AIM OF THE EXERCISE » Return every record verbatim.

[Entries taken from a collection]

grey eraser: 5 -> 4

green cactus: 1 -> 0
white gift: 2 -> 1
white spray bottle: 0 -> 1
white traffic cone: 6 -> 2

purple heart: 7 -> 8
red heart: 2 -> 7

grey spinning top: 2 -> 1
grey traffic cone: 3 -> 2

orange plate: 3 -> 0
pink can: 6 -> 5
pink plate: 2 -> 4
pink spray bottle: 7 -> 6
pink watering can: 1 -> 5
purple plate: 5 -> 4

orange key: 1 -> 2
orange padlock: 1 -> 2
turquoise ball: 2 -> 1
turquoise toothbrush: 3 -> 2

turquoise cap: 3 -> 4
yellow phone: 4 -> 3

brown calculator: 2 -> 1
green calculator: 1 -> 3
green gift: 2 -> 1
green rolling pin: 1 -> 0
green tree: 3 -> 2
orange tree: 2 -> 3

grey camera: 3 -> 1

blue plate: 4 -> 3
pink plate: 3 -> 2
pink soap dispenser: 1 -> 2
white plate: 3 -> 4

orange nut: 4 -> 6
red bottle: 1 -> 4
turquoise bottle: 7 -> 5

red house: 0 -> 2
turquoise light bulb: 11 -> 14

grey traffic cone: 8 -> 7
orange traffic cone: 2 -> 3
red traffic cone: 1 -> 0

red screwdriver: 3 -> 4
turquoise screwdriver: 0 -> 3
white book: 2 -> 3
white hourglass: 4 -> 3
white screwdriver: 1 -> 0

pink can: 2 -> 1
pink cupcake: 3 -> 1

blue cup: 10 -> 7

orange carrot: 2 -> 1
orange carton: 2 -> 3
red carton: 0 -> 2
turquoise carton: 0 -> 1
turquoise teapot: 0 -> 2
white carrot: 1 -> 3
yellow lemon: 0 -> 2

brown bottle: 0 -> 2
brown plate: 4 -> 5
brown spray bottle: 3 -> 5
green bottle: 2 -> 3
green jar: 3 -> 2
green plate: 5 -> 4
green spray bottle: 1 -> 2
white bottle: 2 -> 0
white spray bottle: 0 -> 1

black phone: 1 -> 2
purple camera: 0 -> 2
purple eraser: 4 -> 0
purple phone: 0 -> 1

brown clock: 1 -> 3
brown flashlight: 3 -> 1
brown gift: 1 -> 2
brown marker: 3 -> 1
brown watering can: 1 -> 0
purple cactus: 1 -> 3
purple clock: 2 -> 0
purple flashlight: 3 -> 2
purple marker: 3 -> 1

RESPONSE AREA »
grey eraser: 5 -> 4

green cactus: 1 -> 0
white gift: 2 -> 1
white spray bottle: 0 -> 1
white traffic cone: 6 -> 2

purple heart: 7 -> 8
red heart: 2 -> 7

grey spinning top: 2 -> 1
grey traffic cone: 3 -> 2

orange plate: 3 -> 0
pink can: 6 -> 5
pink plate: 2 -> 4
pink spray bottle: 7 -> 6
pink watering can: 1 -> 5
purple plate: 5 -> 4

orange key: 1 -> 2
orange padlock: 1 -> 2
turquoise ball: 2 -> 1
turquoise toothbrush: 3 -> 2

turquoise cap: 3 -> 4
yellow phone: 4 -> 3

brown calculator: 2 -> 1
green calculator: 1 -> 3
green gift: 2 -> 1
green rolling pin: 1 -> 0
green tree: 3 -> 2
orange tree: 2 -> 3

grey camera: 3 -> 1

blue plate: 4 -> 3
pink plate: 3 -> 2
pink soap dispenser: 1 -> 2
white plate: 3 -> 4

orange nut: 4 -> 6
red bottle: 1 -> 4
turquoise bottle: 7 -> 5

red house: 0 -> 2
turquoise light bulb: 11 -> 14

grey traffic cone: 8 -> 7
orange traffic cone: 2 -> 3
red traffic cone: 1 -> 0

red screwdriver: 3 -> 4
turquoise screwdriver: 0 -> 3
white book: 2 -> 3
white hourglass: 4 -> 3
white screwdriver: 1 -> 0

pink can: 2 -> 1
pink cupcake: 3 -> 1

blue cup: 10 -> 7

orange carrot: 2 -> 1
orange carton: 2 -> 3
red carton: 0 -> 2
turquoise carton: 0 -> 1
turquoise teapot: 0 -> 2
white carrot: 1 -> 3
yellow lemon: 0 -> 2

brown bottle: 0 -> 2
brown plate: 4 -> 5
brown spray bottle: 3 -> 5
green bottle: 2 -> 3
green jar: 3 -> 2
green plate: 5 -> 4
green spray bottle: 1 -> 2
white bottle: 2 -> 0
white spray bottle: 0 -> 1

black phone: 1 -> 2
purple camera: 0 -> 2
purple eraser: 4 -> 0
purple phone: 0 -> 1

brown clock: 1 -> 3
brown flashlight: 3 -> 1
brown gift: 1 -> 2
brown marker: 3 -> 1
brown watering can: 1 -> 0
purple cactus: 1 -> 3
purple clock: 2 -> 0
purple flashlight: 3 -> 2
purple marker: 3 -> 1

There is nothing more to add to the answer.